--- Data excerpts Enclosed Below ---

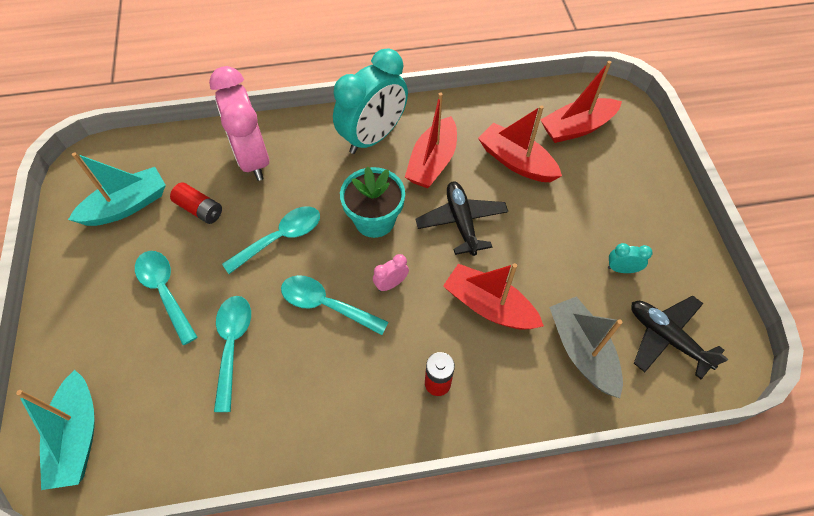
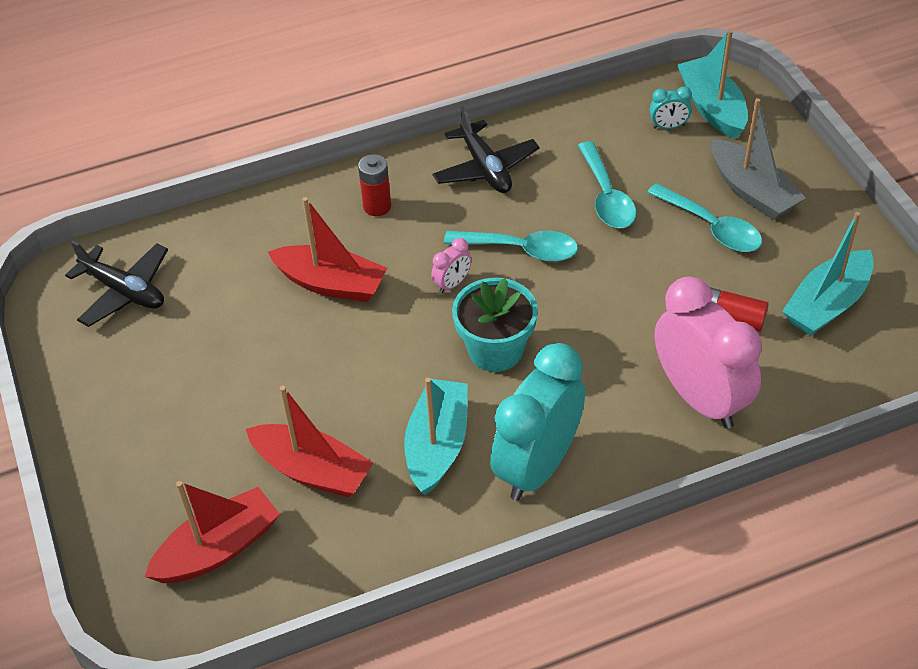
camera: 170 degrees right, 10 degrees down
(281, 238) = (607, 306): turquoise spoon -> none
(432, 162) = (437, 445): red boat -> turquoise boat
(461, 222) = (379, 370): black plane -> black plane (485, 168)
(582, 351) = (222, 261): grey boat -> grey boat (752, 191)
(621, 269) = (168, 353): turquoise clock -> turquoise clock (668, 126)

--- End of Enclosed Data excerpts ---

◆ To do ◆
Copy out all lines above that include the string "turquoise".

◆ Exercise response ◆
(281, 238) = (607, 306): turquoise spoon -> none
(432, 162) = (437, 445): red boat -> turquoise boat
(621, 269) = (168, 353): turquoise clock -> turquoise clock (668, 126)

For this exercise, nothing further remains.